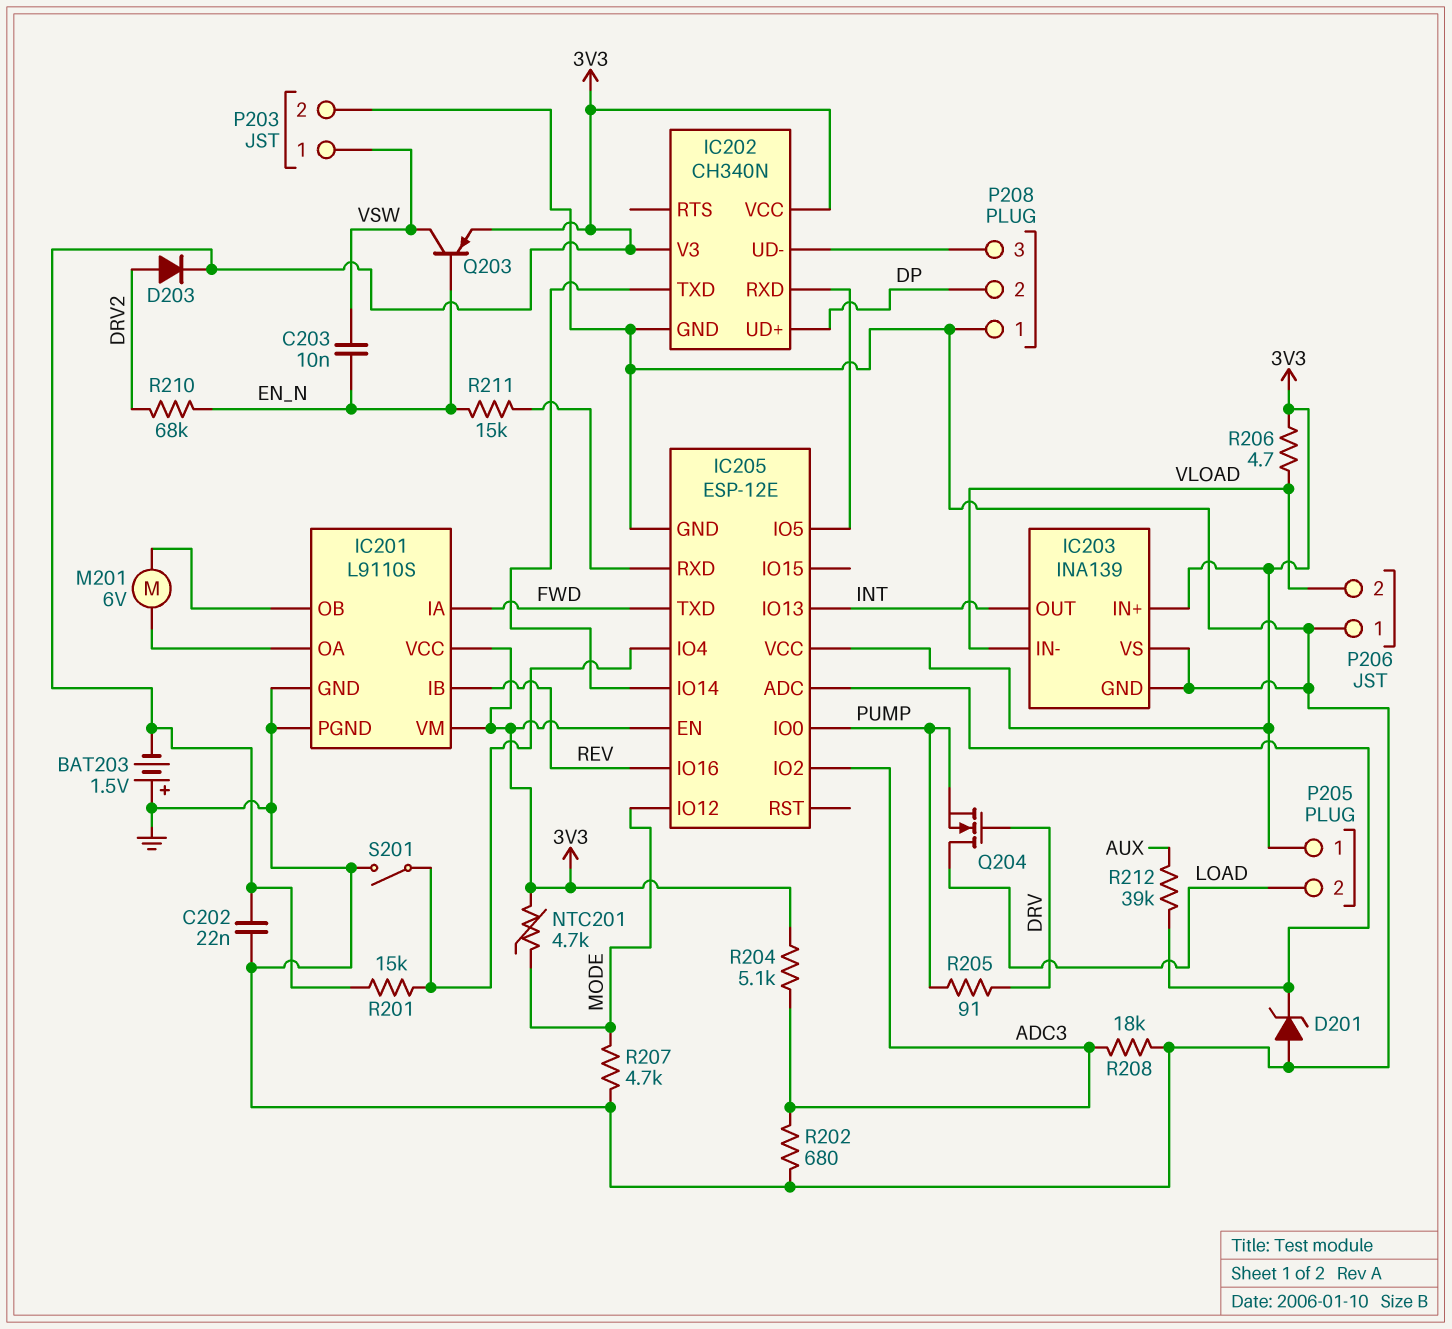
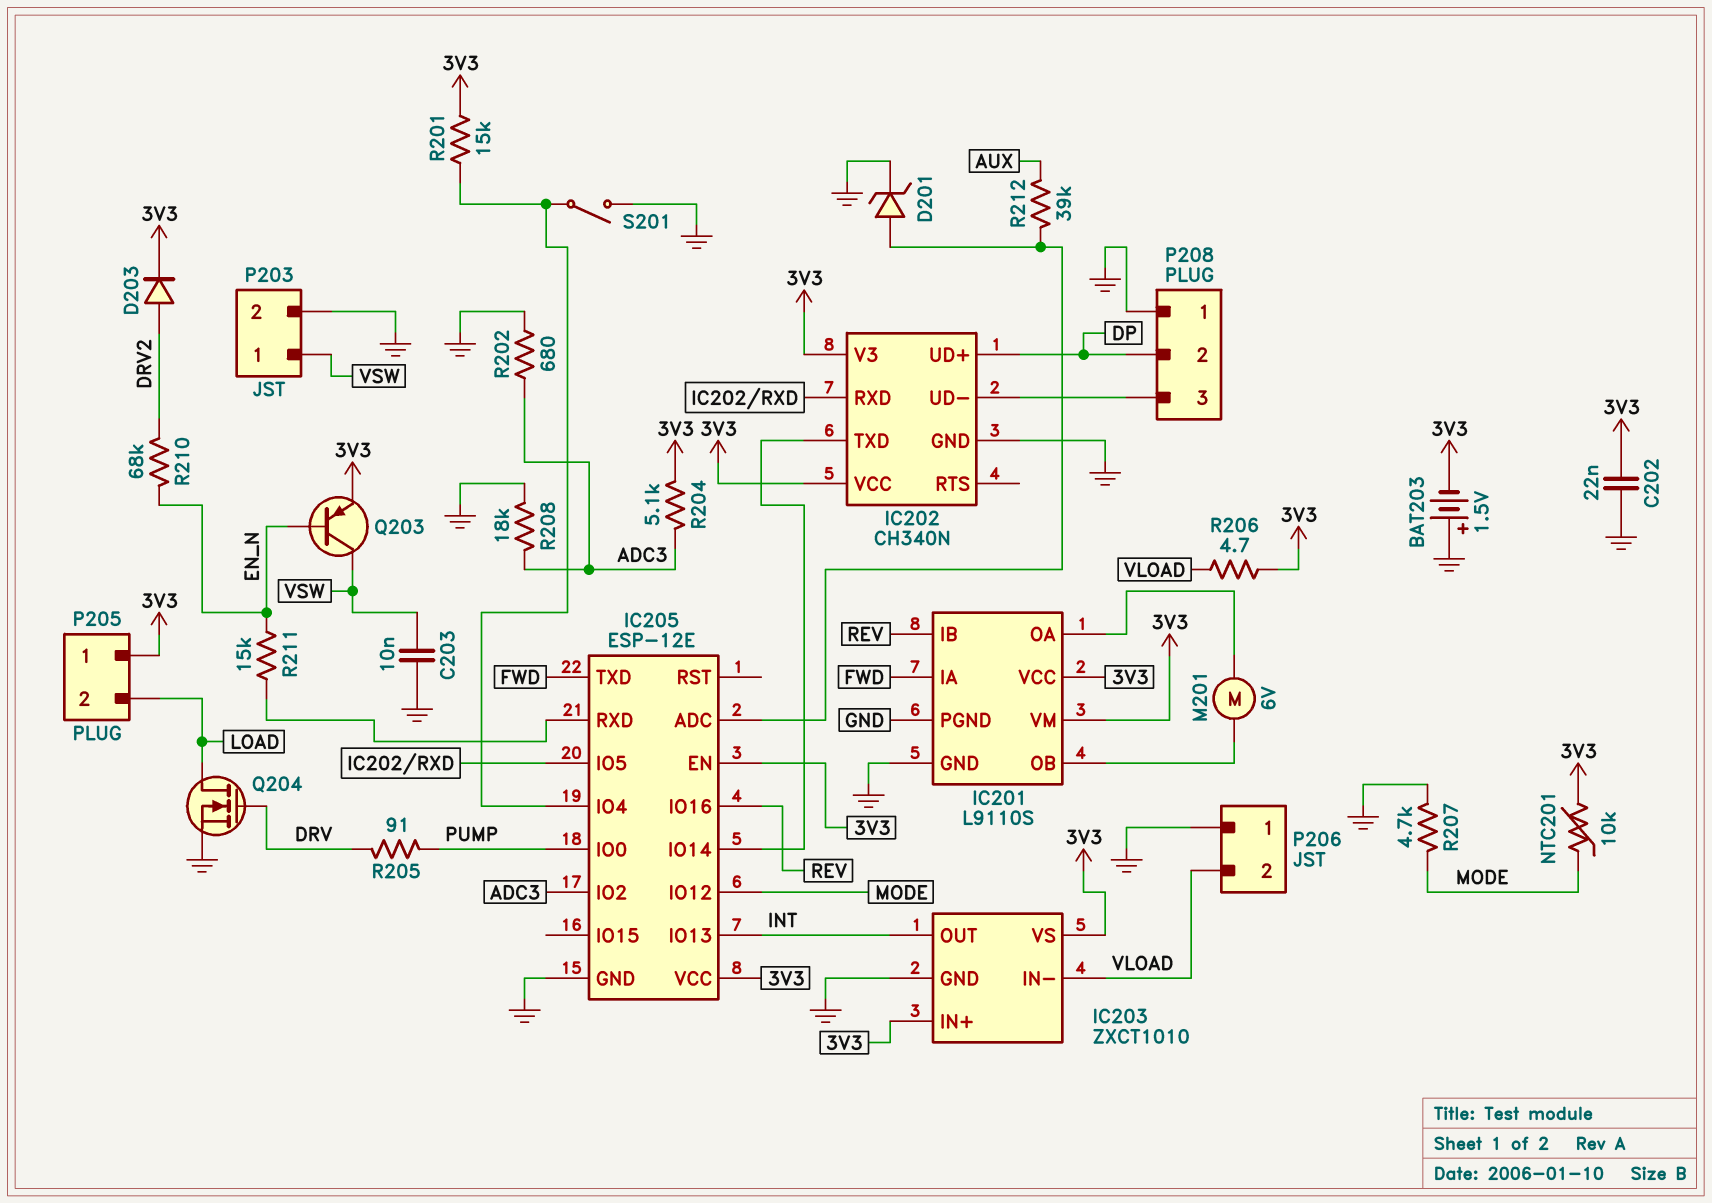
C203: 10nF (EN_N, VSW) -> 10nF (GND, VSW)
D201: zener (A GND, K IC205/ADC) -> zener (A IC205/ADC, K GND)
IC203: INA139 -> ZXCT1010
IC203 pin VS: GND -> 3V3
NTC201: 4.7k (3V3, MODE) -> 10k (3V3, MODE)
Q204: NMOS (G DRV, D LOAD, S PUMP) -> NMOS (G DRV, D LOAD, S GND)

§ **Task objective**: From the line that contains "IC203: INA139 -> ZXCT1010" down to the final line of the entries, print every line exactly as it is, and only those lines.

§ **Exercise response**:
IC203: INA139 -> ZXCT1010
IC203 pin VS: GND -> 3V3
NTC201: 4.7k (3V3, MODE) -> 10k (3V3, MODE)
Q204: NMOS (G DRV, D LOAD, S PUMP) -> NMOS (G DRV, D LOAD, S GND)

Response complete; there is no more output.